━━━ Material to process ━━━

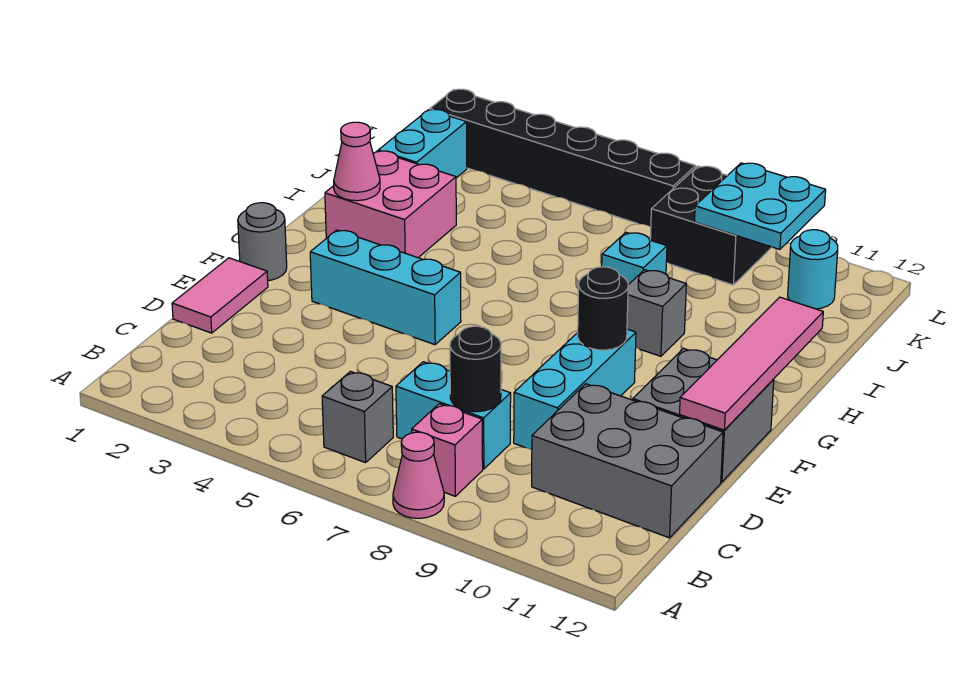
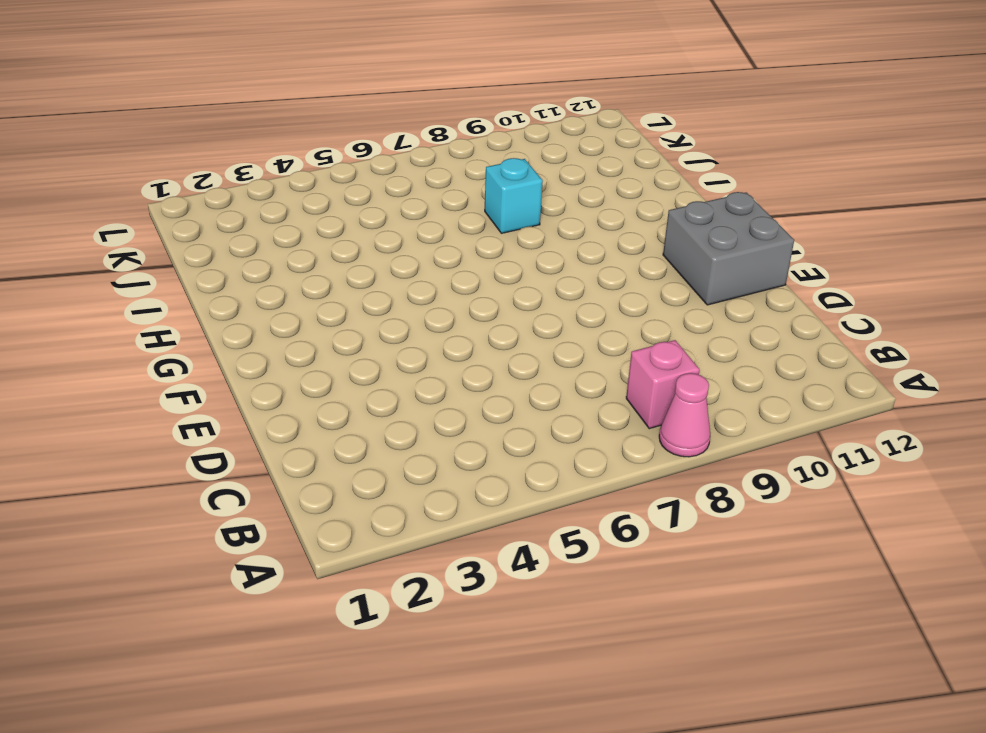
none -> grey brick B6 level 1
none -> cyan brick C7:C8 level 1
none -> grey brick C10:D12 level 1

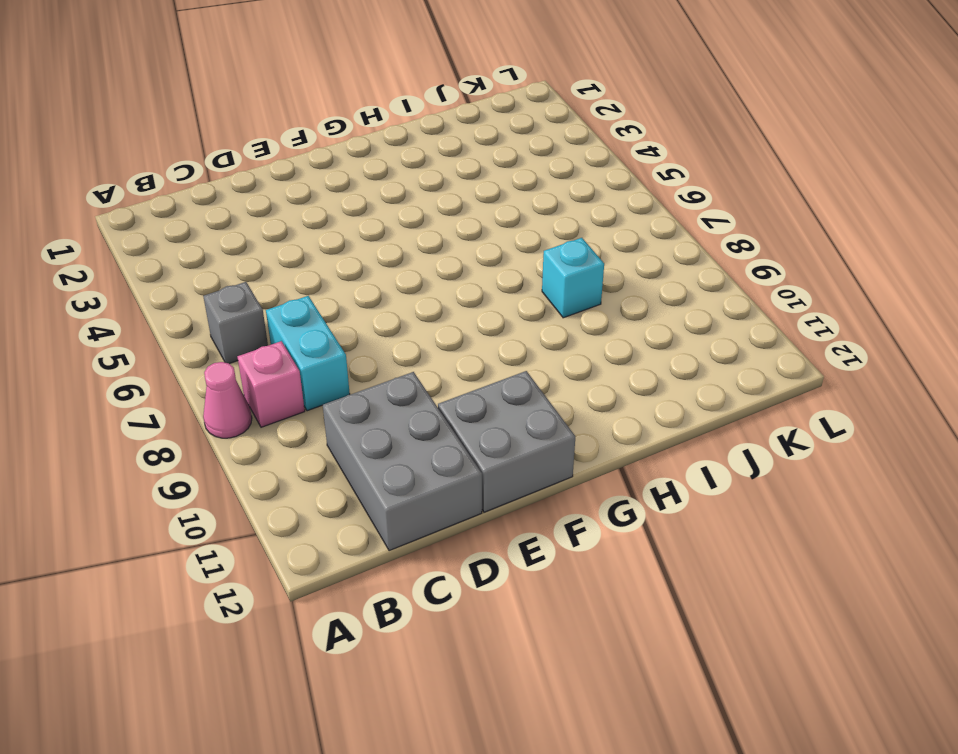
none -> pink tile D1:E1 level 1
none -> cyan brick D9:F9 level 1
none -> grey round brick F1 level 1

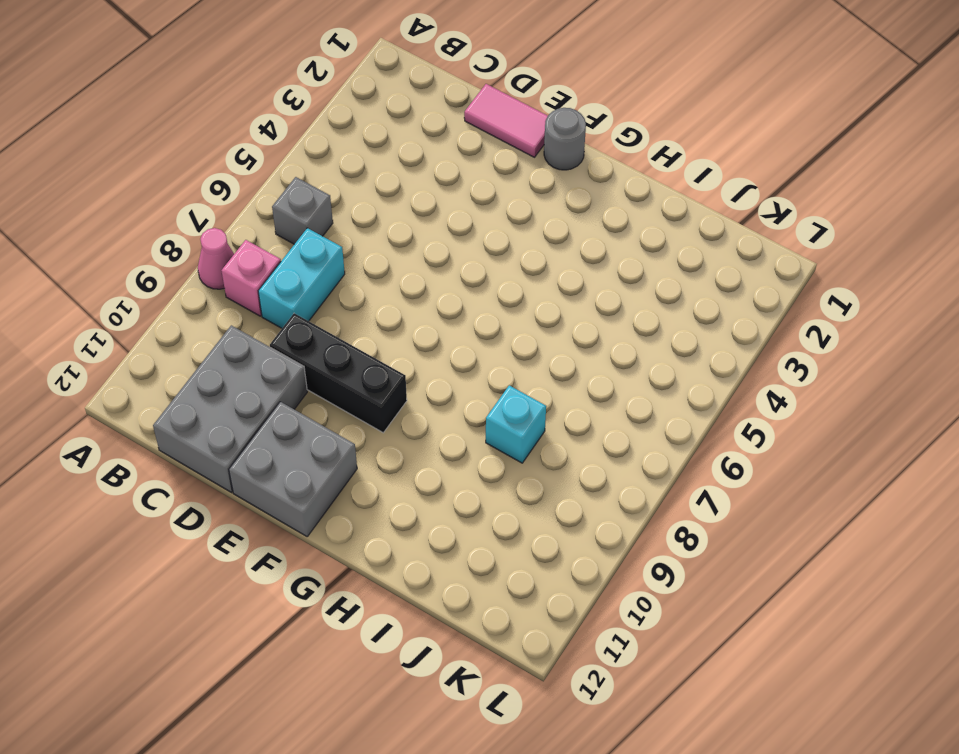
black brick D9:F9 level 1 -> cyan brick D9:F9 level 1
none -> cyan brick F3:F5 level 1
none -> pink brick H2:I3 level 1
none -> grey brick H9 level 1

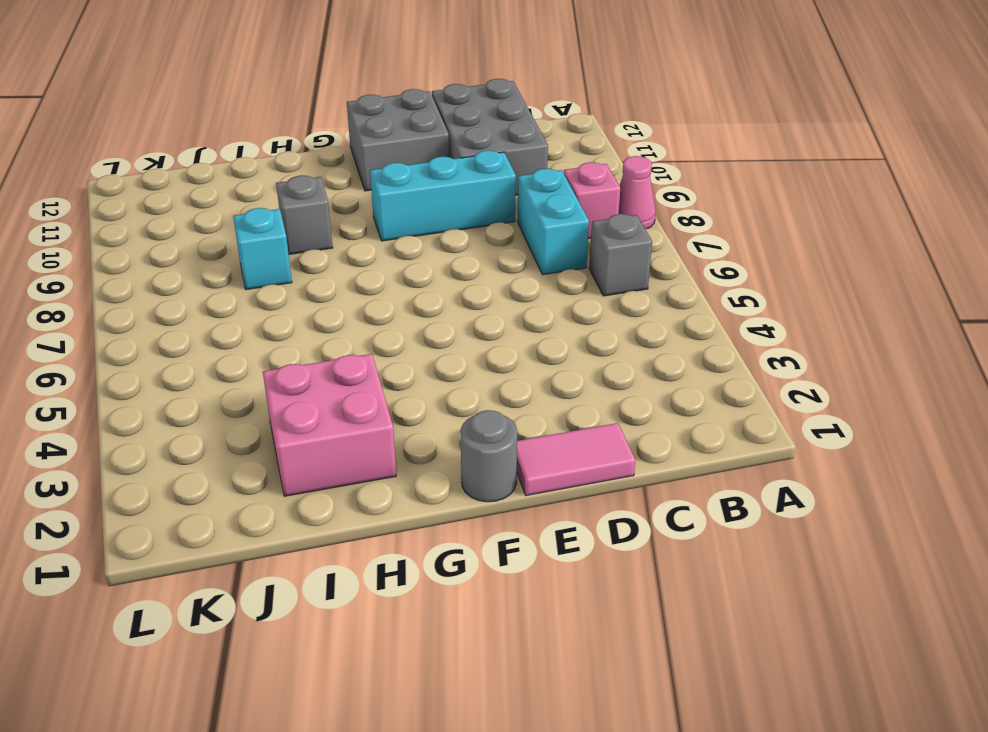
none -> cyan brick F3:F5 level 1
none -> cyan brick J2:K2 level 1
none -> black brick K8:L9 level 1

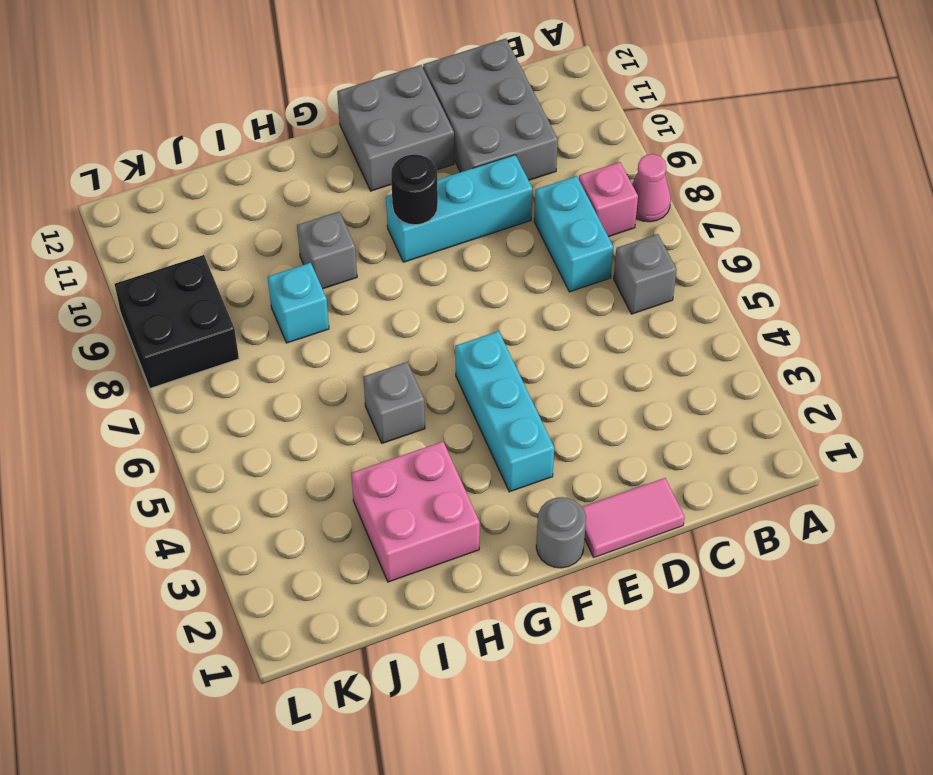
grey brick H5 level 1 -> none
none -> cyan brick J2:K2 level 1
none -> cyan round brick K11 level 1
none -> black brick L2:L7 level 1

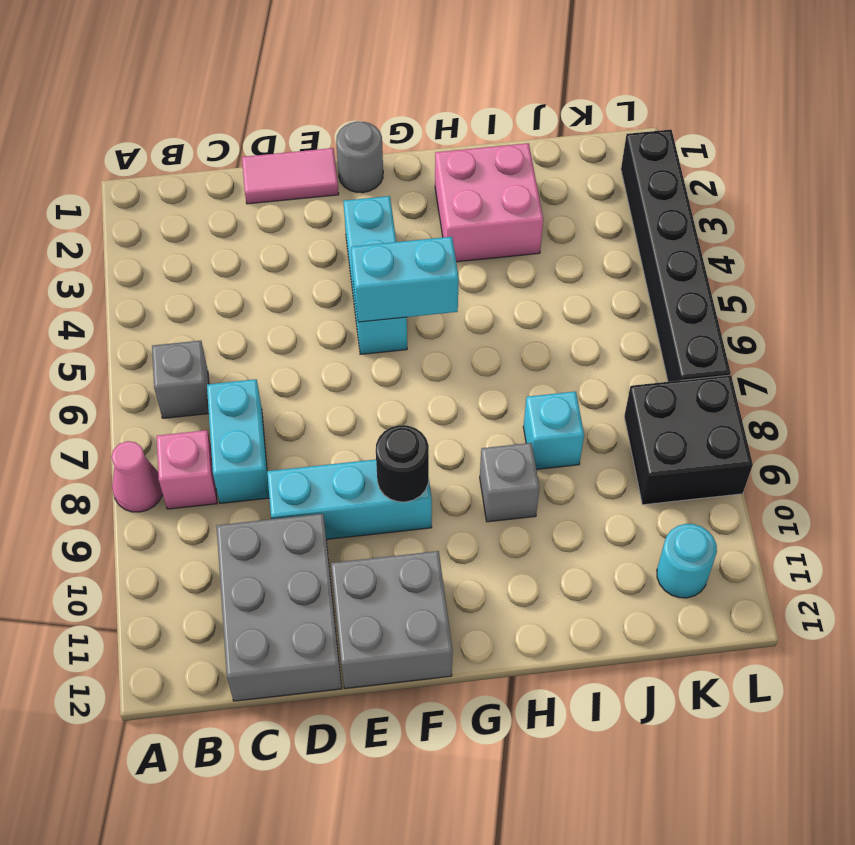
cyan brick F5:G5 level 2 -> cyan brick J2:K2 level 1
none -> black round brick C8 level 2
none -> pink tile E12:H12 level 2
none -> pink cone H2 level 2

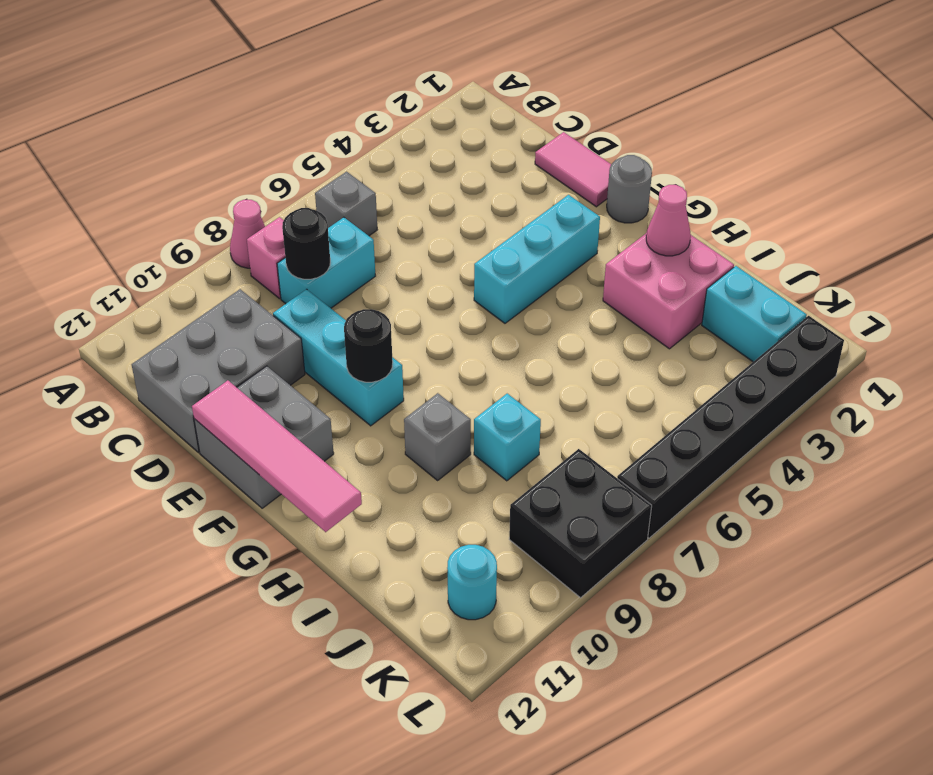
none -> cyan plate K9:L10 level 2

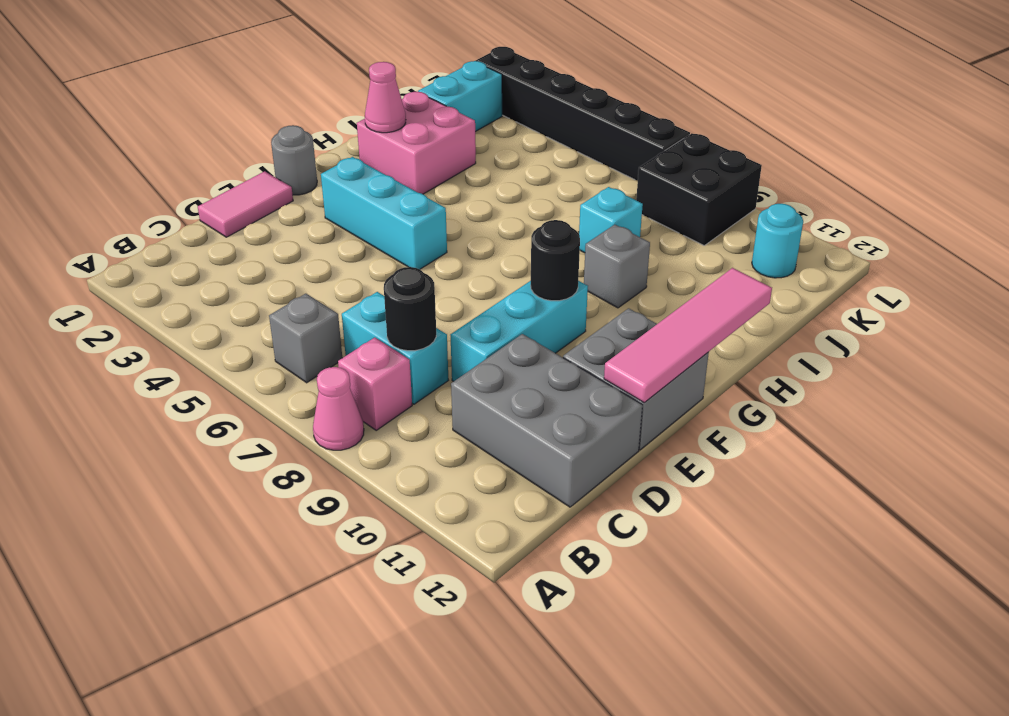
none -> cyan plate K9:L10 level 2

━━━

_What you should do_. Every entry above should be returned exactly, with no images included.

_Output for this task_.
none -> grey brick B6 level 1
none -> cyan brick C7:C8 level 1
none -> grey brick C10:D12 level 1

none -> pink tile D1:E1 level 1
none -> cyan brick D9:F9 level 1
none -> grey round brick F1 level 1

black brick D9:F9 level 1 -> cyan brick D9:F9 level 1
none -> cyan brick F3:F5 level 1
none -> pink brick H2:I3 level 1
none -> grey brick H9 level 1

none -> cyan brick F3:F5 level 1
none -> cyan brick J2:K2 level 1
none -> black brick K8:L9 level 1

grey brick H5 level 1 -> none
none -> cyan brick J2:K2 level 1
none -> cyan round brick K11 level 1
none -> black brick L2:L7 level 1

cyan brick F5:G5 level 2 -> cyan brick J2:K2 level 1
none -> black round brick C8 level 2
none -> pink tile E12:H12 level 2
none -> pink cone H2 level 2

none -> cyan plate K9:L10 level 2

none -> cyan plate K9:L10 level 2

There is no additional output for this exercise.